# [Exercise]
Format everything from the first line of the data down to the line containing "Nursery: 03:20 -> 02:39", inclusive, as a JSON list of strings with one string per line. Leave out any blank lines.
#### The input
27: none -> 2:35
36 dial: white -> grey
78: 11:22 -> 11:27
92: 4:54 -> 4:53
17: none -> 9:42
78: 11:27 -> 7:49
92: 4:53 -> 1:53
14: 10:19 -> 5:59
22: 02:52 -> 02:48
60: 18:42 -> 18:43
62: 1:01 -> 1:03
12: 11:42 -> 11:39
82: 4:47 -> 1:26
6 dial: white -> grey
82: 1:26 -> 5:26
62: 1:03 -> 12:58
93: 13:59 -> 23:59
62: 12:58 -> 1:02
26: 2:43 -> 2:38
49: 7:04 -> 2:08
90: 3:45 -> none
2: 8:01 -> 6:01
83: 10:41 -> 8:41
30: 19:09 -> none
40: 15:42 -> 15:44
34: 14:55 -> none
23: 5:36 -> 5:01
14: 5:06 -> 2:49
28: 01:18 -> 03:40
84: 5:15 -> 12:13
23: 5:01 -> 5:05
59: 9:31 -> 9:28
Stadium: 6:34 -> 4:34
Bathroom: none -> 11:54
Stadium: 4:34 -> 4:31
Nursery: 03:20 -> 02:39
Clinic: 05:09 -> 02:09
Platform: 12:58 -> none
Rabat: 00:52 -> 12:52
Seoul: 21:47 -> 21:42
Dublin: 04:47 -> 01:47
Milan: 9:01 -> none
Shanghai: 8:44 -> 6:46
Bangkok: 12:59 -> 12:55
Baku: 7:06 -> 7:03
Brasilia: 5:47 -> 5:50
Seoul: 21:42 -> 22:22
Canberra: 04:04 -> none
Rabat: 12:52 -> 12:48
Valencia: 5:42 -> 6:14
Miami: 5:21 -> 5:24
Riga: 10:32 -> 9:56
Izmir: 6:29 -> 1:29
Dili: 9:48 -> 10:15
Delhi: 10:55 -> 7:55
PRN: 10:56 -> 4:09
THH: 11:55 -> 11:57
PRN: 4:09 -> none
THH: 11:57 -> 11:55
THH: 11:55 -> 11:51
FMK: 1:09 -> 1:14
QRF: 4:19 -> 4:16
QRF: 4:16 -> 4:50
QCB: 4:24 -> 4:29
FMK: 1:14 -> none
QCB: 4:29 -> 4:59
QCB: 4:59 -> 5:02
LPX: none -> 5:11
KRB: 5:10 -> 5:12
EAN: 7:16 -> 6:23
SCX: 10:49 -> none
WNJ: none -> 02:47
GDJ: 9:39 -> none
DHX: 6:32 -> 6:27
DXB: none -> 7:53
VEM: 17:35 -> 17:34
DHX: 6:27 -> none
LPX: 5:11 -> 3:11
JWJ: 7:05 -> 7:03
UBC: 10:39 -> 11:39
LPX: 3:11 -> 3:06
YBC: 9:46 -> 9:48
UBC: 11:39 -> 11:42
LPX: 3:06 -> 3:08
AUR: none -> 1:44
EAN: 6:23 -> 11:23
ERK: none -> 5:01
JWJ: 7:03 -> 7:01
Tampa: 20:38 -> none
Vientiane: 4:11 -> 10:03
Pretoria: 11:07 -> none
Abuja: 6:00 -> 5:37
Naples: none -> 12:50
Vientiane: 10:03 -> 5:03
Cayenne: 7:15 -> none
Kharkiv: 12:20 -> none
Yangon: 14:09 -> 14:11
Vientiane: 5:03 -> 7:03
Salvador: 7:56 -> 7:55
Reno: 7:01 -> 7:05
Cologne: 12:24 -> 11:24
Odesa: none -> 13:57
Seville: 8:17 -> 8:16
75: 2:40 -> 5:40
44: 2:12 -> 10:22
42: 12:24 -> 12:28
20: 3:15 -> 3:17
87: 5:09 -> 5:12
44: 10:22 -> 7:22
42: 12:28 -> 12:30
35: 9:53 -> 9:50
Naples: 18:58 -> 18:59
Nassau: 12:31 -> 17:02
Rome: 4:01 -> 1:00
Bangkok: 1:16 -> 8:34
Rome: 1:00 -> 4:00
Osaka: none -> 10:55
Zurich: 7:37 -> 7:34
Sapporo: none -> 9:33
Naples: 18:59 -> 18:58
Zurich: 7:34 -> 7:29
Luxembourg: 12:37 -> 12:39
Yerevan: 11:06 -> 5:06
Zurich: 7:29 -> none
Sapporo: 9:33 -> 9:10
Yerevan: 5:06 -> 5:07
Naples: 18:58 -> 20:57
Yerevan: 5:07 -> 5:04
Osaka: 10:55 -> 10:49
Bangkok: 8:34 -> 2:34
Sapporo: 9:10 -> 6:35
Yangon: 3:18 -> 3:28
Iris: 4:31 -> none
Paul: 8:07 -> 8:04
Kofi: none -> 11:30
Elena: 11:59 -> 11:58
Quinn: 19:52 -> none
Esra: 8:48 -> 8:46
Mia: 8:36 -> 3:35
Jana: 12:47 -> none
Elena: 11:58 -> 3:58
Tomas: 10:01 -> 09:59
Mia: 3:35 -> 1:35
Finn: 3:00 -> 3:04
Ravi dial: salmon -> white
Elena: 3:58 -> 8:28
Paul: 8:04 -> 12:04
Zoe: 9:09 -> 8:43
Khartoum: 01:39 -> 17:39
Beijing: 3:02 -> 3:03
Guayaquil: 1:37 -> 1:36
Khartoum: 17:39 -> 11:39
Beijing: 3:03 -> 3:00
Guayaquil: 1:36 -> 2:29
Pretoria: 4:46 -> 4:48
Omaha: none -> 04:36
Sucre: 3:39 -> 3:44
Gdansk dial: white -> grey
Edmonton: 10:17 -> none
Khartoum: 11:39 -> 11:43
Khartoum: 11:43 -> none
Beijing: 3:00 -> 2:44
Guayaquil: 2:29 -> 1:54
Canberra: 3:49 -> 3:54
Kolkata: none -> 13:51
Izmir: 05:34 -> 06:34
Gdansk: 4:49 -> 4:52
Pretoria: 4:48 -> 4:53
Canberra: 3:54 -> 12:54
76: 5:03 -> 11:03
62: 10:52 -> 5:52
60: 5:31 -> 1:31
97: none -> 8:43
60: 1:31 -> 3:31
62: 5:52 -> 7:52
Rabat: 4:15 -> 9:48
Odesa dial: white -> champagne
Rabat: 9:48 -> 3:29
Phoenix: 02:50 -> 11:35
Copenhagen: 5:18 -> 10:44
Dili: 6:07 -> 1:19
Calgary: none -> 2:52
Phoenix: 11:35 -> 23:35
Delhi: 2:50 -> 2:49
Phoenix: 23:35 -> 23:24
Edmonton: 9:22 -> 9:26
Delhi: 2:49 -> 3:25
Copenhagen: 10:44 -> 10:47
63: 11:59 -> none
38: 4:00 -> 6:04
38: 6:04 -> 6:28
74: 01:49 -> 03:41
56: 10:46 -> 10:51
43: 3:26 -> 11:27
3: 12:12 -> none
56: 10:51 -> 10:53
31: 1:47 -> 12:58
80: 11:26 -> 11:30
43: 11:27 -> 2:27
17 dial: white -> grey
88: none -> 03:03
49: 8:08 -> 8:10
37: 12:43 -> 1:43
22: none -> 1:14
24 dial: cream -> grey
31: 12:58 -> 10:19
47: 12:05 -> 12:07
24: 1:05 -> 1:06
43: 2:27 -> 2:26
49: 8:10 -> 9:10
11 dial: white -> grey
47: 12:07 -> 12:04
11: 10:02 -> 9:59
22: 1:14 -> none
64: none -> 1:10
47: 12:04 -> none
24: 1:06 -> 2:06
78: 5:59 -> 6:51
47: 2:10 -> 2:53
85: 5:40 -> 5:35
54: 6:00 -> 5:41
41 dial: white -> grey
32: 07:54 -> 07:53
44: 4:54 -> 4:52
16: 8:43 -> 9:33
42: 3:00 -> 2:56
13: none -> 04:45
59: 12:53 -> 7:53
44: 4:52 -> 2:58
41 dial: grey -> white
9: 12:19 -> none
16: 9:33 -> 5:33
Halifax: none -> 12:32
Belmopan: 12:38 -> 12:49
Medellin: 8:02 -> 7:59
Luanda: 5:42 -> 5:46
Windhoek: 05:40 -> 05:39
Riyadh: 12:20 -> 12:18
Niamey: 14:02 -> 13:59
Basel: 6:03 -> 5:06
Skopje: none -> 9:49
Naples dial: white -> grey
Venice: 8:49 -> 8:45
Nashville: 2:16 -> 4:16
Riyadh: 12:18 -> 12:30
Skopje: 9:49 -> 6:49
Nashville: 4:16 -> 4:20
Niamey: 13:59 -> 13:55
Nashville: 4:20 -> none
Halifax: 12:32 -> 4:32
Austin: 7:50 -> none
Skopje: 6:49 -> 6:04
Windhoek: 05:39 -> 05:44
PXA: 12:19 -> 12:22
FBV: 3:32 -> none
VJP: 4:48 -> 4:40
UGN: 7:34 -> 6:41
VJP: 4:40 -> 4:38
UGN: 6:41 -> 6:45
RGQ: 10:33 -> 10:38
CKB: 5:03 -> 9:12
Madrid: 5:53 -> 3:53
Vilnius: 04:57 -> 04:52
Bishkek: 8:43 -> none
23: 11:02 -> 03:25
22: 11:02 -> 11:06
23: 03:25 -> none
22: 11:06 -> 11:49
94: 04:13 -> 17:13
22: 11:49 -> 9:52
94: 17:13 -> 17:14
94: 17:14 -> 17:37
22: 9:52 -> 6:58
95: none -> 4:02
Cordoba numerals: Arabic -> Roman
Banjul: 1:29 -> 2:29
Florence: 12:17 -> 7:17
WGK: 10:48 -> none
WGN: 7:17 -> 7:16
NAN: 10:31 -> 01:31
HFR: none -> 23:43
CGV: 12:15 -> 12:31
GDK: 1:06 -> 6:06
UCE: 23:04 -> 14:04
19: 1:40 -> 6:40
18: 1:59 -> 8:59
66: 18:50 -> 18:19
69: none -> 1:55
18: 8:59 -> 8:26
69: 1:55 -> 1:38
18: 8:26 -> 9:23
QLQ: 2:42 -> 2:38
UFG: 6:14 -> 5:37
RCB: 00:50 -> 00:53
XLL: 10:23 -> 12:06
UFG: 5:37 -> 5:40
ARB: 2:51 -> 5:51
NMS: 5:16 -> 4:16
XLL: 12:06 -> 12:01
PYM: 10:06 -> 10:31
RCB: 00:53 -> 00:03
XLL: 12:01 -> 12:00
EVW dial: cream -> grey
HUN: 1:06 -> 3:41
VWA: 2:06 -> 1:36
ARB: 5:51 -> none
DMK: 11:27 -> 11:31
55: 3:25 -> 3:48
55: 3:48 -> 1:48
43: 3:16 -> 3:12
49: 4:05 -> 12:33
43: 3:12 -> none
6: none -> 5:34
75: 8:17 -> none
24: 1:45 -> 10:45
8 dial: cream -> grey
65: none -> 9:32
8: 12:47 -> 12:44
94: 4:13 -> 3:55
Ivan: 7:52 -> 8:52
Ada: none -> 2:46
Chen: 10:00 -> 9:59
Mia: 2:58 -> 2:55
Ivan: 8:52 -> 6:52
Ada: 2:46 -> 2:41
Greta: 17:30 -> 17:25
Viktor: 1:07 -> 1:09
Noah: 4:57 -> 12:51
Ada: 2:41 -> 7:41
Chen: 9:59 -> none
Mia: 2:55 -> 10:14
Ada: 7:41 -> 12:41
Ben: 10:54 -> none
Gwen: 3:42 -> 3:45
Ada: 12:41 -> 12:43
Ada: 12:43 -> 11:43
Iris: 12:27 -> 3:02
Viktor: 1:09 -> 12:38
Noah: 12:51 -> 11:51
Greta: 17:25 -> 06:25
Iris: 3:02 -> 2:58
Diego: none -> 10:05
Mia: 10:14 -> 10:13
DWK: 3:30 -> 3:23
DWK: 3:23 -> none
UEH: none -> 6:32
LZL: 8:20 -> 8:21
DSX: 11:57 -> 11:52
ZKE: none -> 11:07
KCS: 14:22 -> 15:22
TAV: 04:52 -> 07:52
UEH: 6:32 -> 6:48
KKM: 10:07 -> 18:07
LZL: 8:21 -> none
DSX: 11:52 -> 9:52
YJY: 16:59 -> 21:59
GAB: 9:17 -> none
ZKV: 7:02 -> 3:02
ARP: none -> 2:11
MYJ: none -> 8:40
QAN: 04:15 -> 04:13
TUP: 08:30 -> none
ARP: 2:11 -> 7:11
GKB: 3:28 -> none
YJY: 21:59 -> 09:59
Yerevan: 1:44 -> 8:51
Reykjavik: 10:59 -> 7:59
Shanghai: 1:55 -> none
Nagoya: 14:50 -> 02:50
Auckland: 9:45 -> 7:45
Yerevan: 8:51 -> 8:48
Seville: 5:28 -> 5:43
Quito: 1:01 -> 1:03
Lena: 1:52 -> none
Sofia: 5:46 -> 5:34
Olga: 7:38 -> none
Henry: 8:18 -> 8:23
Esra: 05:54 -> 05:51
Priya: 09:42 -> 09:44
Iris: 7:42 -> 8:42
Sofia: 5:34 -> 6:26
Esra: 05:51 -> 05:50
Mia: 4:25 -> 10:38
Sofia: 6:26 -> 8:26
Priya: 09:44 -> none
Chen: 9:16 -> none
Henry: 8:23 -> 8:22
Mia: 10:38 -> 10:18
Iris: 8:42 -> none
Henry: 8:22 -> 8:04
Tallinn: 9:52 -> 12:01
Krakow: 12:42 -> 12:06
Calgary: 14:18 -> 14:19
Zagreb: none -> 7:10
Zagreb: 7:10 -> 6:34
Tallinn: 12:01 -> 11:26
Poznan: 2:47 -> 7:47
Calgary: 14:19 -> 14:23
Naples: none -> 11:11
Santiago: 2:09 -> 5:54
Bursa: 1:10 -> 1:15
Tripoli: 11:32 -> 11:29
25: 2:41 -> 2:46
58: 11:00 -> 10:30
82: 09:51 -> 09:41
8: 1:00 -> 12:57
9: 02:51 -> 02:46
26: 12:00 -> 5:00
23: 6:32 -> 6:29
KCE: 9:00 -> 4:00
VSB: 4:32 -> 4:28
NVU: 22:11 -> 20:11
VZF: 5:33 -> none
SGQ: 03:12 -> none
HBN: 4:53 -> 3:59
########
# [Answer to the problem]
[
  "27: none -> 2:35",
  "36 dial: white -> grey",
  "78: 11:22 -> 11:27",
  "92: 4:54 -> 4:53",
  "17: none -> 9:42",
  "78: 11:27 -> 7:49",
  "92: 4:53 -> 1:53",
  "14: 10:19 -> 5:59",
  "22: 02:52 -> 02:48",
  "60: 18:42 -> 18:43",
  "62: 1:01 -> 1:03",
  "12: 11:42 -> 11:39",
  "82: 4:47 -> 1:26",
  "6 dial: white -> grey",
  "82: 1:26 -> 5:26",
  "62: 1:03 -> 12:58",
  "93: 13:59 -> 23:59",
  "62: 12:58 -> 1:02",
  "26: 2:43 -> 2:38",
  "49: 7:04 -> 2:08",
  "90: 3:45 -> none",
  "2: 8:01 -> 6:01",
  "83: 10:41 -> 8:41",
  "30: 19:09 -> none",
  "40: 15:42 -> 15:44",
  "34: 14:55 -> none",
  "23: 5:36 -> 5:01",
  "14: 5:06 -> 2:49",
  "28: 01:18 -> 03:40",
  "84: 5:15 -> 12:13",
  "23: 5:01 -> 5:05",
  "59: 9:31 -> 9:28",
  "Stadium: 6:34 -> 4:34",
  "Bathroom: none -> 11:54",
  "Stadium: 4:34 -> 4:31",
  "Nursery: 03:20 -> 02:39"
]